WHAT YOU WILL DO -> Take the entries below and retype them word for word, excluding the images.

DATA TO USE ->
--- START ---

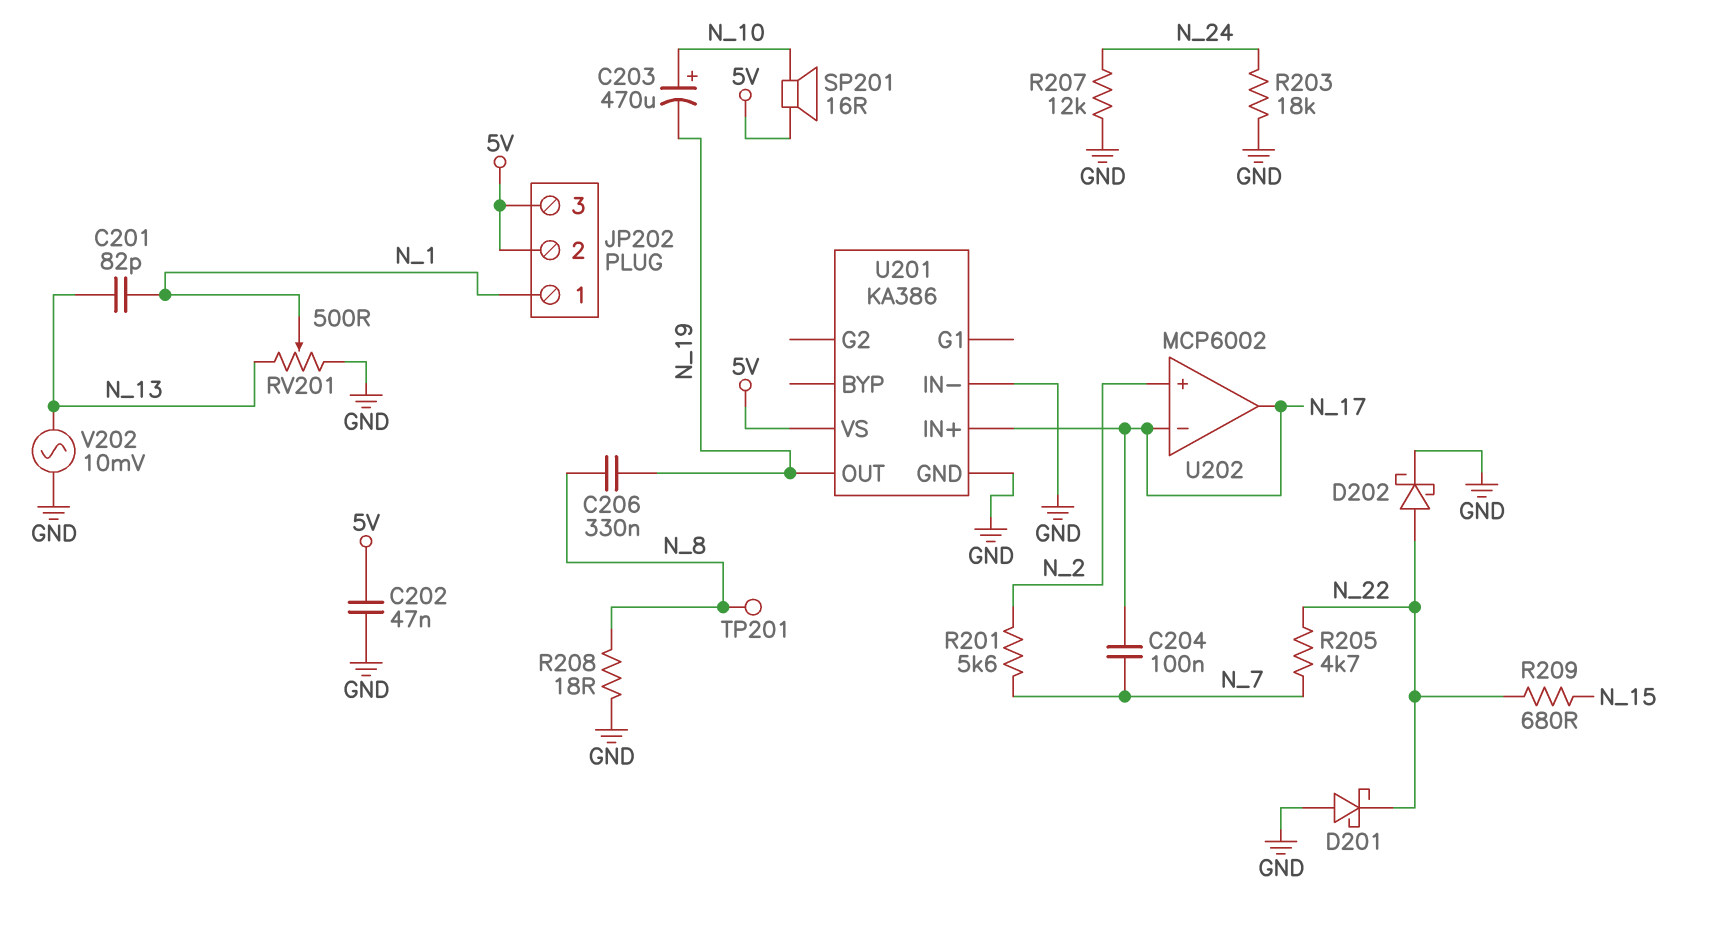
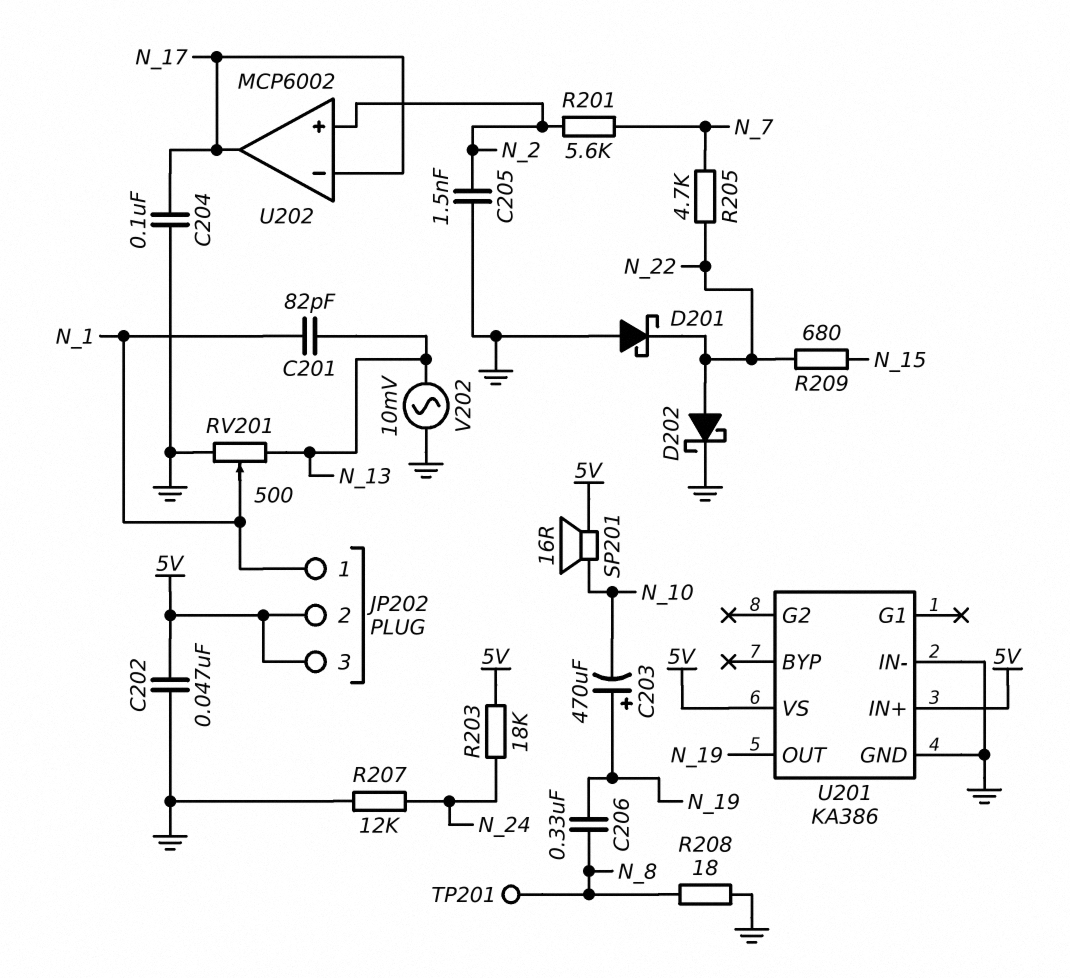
C203: 470uF (plus N_10, minus N_19) -> 470uF (plus N_19, minus N_10)
C204: 100nF (N_7, N_17) -> 100nF (GND, N_17)
C205: none -> 1.5nF (GND, N_2)
R203: 18k (GND, N_24) -> 18k (5V, N_24)
U201 pin IN+: N_17 -> 5V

--- END ---

SOLUTION FOR THIS TASK ->
C203: 470uF (plus N_10, minus N_19) -> 470uF (plus N_19, minus N_10)
C204: 100nF (N_7, N_17) -> 100nF (GND, N_17)
C205: none -> 1.5nF (GND, N_2)
R203: 18k (GND, N_24) -> 18k (5V, N_24)
U201 pin IN+: N_17 -> 5V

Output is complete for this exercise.